-- Materials provided follows --
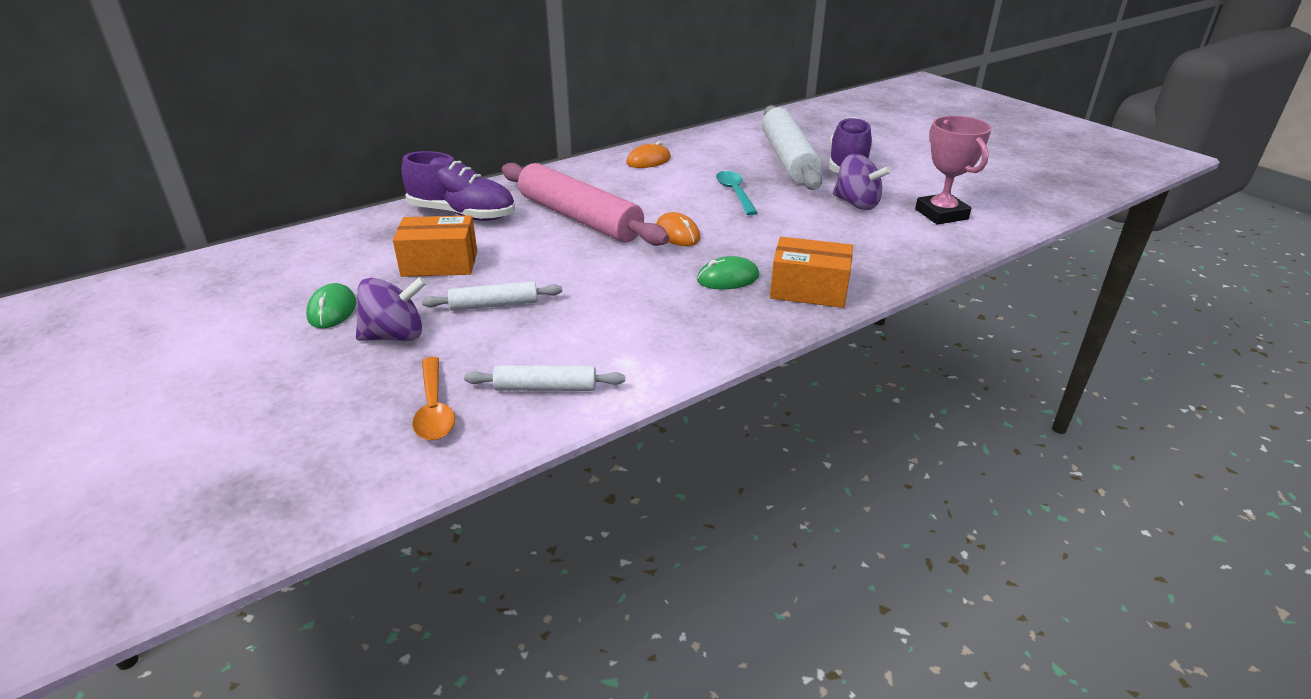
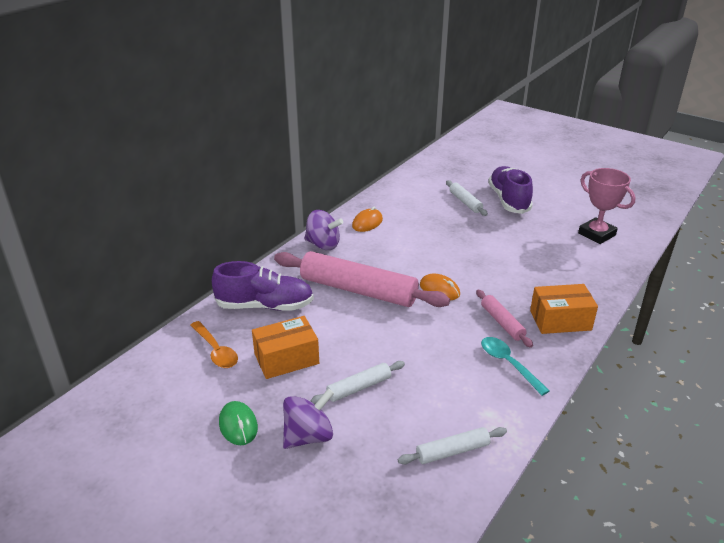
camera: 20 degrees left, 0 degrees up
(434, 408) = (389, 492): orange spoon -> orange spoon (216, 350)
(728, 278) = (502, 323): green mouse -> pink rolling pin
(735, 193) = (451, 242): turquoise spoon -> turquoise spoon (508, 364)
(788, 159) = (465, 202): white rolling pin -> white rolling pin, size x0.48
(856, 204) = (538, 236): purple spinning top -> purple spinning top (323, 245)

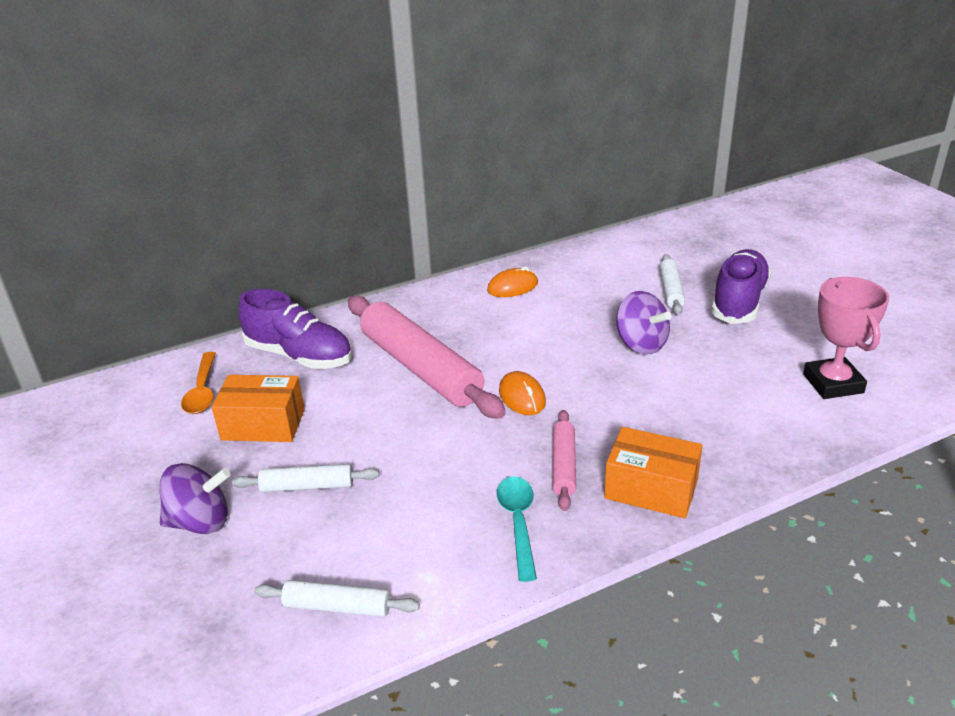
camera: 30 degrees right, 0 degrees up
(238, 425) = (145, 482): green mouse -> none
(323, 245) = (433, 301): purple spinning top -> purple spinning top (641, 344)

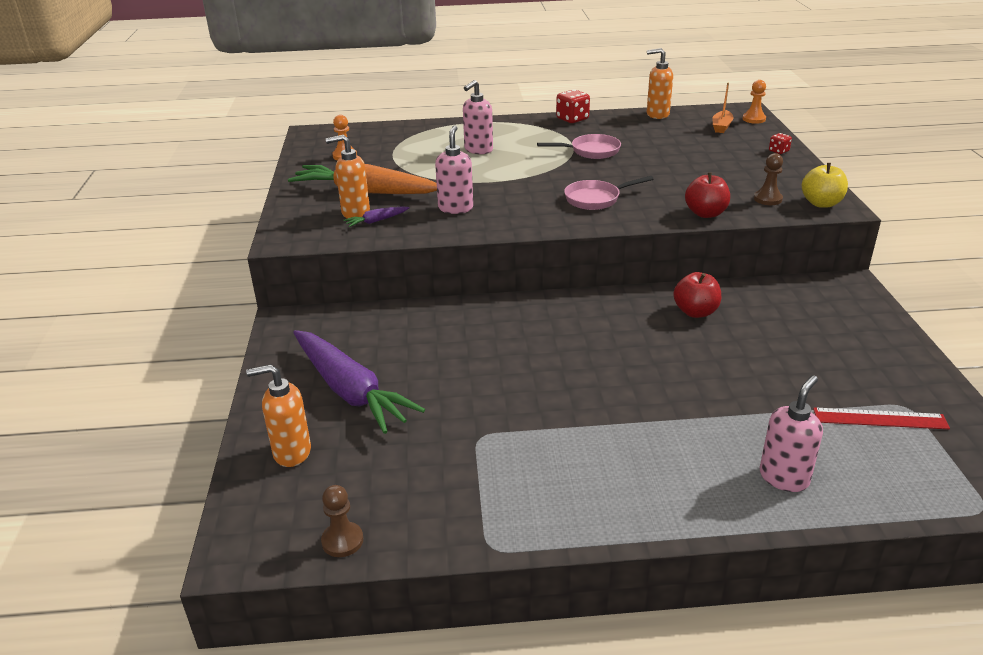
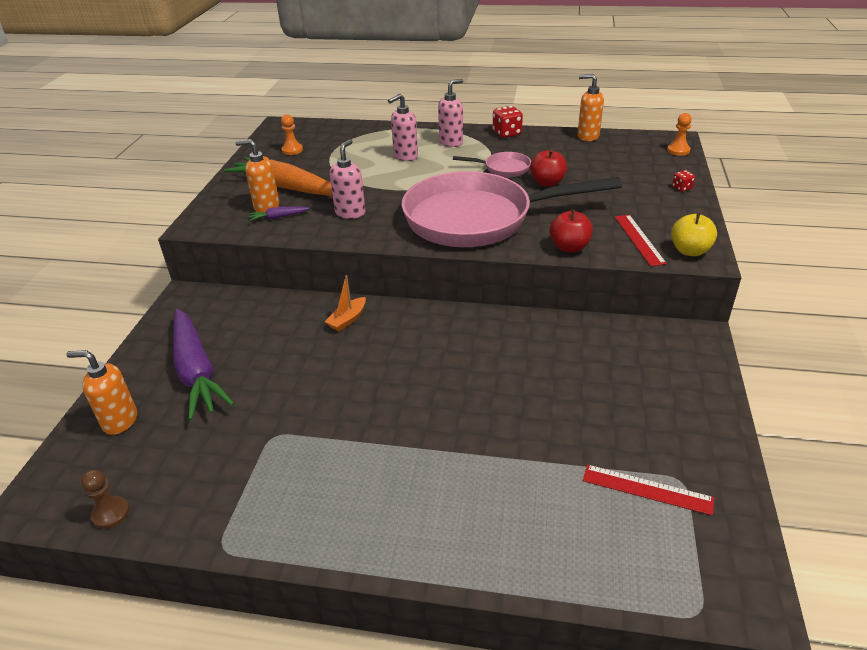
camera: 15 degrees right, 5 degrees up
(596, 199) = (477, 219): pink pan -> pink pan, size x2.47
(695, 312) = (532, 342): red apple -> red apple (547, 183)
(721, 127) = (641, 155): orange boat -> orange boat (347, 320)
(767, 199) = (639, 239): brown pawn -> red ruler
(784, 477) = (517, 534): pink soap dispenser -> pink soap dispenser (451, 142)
-- Materials provided concluded --
* **Task to carry out**
Set down the line that contains "(596, 199) = (477, 219): pink" exactly. Do the same for each later line of the data, through the end, and add nothing.

* **Solution to this problem**
(596, 199) = (477, 219): pink pan -> pink pan, size x2.47
(695, 312) = (532, 342): red apple -> red apple (547, 183)
(721, 127) = (641, 155): orange boat -> orange boat (347, 320)
(767, 199) = (639, 239): brown pawn -> red ruler
(784, 477) = (517, 534): pink soap dispenser -> pink soap dispenser (451, 142)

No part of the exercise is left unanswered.